> Exercise prompt
Please copy every line from the following entries in which the word "ball" appears.

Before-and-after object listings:

——————

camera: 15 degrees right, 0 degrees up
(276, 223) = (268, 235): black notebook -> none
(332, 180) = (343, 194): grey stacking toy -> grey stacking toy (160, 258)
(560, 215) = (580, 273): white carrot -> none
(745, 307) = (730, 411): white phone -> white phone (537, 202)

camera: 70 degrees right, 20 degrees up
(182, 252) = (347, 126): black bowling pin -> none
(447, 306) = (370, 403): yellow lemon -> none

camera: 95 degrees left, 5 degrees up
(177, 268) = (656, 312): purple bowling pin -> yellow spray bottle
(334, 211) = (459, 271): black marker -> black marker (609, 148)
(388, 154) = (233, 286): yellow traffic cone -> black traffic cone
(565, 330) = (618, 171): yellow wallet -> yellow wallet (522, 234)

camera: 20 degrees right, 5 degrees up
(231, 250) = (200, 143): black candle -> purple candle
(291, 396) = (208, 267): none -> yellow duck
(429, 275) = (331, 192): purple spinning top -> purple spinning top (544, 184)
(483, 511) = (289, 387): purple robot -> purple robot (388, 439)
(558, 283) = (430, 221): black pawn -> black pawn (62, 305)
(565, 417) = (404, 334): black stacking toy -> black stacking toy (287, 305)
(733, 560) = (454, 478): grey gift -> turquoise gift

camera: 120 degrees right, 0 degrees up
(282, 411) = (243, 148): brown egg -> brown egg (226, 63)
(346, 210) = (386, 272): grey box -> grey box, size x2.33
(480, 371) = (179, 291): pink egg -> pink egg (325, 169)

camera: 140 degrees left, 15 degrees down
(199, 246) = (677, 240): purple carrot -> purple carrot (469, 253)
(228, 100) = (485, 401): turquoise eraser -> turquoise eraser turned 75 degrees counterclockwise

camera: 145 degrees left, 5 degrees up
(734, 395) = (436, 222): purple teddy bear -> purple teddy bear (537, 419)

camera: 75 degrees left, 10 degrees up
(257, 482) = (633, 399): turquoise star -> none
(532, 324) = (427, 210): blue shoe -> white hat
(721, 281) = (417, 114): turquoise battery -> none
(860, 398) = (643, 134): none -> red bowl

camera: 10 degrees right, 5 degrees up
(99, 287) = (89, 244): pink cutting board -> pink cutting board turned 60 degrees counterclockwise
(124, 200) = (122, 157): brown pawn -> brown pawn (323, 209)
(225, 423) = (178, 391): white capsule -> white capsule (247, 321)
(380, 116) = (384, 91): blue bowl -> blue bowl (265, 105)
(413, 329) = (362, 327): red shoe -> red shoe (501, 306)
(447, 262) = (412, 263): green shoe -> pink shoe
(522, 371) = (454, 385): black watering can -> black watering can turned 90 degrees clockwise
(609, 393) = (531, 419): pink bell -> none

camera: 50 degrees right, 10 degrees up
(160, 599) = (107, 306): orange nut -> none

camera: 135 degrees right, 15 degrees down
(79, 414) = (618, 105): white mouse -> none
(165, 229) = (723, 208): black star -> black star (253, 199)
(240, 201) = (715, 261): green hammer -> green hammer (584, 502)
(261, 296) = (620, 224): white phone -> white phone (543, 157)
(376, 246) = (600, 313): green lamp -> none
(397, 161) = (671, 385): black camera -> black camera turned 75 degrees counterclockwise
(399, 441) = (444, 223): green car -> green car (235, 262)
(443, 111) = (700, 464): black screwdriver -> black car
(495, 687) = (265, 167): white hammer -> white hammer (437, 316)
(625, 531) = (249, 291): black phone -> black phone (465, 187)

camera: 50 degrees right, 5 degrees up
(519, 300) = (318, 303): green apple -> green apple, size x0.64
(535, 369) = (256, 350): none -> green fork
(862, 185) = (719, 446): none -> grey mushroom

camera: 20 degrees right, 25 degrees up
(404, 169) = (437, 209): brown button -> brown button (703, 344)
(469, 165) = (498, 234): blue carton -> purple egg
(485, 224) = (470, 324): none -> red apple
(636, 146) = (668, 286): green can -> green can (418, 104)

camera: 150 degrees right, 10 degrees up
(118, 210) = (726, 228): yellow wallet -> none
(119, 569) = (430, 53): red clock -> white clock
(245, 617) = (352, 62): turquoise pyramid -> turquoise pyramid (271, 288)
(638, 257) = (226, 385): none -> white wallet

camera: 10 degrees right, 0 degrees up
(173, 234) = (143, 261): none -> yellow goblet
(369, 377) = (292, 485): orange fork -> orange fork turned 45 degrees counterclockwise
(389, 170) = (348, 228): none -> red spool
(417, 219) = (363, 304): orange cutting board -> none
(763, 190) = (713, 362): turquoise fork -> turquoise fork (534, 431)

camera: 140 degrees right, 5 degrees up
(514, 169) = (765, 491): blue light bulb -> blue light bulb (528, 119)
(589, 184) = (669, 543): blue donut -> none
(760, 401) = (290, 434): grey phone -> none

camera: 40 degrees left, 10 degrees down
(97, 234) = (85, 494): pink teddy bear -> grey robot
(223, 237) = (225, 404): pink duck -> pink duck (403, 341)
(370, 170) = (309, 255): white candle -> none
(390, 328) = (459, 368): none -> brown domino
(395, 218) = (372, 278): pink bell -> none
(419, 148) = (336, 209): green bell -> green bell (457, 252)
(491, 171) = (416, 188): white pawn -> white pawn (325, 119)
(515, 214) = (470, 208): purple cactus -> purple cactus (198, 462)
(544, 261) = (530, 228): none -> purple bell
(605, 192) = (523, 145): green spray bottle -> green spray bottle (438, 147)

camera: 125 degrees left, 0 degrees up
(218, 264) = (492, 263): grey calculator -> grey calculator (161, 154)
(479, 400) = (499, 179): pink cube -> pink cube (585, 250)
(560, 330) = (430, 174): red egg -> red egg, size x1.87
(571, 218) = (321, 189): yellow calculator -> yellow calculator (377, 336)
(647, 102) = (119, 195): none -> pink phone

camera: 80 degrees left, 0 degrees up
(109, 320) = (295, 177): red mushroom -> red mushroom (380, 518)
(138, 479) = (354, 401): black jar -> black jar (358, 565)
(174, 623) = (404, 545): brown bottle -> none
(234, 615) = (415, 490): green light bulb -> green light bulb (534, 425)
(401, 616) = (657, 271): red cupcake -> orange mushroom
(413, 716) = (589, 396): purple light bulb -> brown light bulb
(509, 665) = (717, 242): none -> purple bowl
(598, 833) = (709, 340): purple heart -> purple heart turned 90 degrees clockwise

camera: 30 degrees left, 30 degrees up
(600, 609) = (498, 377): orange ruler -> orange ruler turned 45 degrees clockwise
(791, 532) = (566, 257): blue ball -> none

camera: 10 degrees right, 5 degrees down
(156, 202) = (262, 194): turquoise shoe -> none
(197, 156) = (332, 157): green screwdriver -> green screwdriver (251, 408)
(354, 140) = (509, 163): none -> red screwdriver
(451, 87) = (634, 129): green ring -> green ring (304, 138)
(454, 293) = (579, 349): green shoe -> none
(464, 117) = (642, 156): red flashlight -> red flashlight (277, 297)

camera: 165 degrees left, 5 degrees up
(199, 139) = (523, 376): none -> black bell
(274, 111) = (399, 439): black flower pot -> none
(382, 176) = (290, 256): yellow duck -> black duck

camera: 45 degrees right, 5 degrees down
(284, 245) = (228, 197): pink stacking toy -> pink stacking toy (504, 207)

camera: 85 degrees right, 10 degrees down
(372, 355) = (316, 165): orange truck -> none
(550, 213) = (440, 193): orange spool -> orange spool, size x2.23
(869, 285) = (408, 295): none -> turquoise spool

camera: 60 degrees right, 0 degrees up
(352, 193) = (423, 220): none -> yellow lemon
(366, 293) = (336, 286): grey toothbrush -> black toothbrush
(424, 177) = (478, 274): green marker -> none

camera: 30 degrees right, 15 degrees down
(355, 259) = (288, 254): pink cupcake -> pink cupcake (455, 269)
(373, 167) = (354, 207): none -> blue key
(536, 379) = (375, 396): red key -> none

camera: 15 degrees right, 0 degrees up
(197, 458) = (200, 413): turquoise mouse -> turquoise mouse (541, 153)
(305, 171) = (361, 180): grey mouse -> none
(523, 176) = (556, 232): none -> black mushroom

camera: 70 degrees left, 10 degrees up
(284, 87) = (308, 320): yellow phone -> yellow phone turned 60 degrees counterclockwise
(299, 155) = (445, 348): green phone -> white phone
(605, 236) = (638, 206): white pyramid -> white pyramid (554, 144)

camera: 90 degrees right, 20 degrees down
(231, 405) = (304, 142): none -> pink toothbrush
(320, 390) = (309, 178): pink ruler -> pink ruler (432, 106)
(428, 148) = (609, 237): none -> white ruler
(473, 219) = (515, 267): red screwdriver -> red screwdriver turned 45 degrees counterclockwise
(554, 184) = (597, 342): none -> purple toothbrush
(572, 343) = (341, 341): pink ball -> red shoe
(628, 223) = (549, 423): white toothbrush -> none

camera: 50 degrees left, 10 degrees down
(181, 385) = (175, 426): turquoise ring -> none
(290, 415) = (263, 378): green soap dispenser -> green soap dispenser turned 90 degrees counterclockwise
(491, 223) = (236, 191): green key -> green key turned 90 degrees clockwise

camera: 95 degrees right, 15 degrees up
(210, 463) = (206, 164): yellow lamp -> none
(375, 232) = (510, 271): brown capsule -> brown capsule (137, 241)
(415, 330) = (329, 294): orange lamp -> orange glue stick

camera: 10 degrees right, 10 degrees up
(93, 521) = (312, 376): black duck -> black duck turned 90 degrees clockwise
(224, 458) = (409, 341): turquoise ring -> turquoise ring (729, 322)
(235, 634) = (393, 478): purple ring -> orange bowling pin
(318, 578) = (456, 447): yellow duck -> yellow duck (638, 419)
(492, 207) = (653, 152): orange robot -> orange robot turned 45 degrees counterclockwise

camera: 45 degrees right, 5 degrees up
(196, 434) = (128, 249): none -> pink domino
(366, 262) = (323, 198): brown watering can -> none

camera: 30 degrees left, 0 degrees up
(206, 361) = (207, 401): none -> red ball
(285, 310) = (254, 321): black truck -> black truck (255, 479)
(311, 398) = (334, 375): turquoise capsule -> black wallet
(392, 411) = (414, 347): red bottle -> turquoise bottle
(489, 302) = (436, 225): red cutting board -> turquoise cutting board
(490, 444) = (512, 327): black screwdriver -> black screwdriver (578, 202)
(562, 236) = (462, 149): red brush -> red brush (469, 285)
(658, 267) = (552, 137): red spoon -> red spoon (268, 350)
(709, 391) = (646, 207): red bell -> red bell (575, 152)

——————

> Your solution
(791, 532) = (566, 257): blue ball -> none
(572, 343) = (341, 341): pink ball -> red shoe
(206, 361) = (207, 401): none -> red ball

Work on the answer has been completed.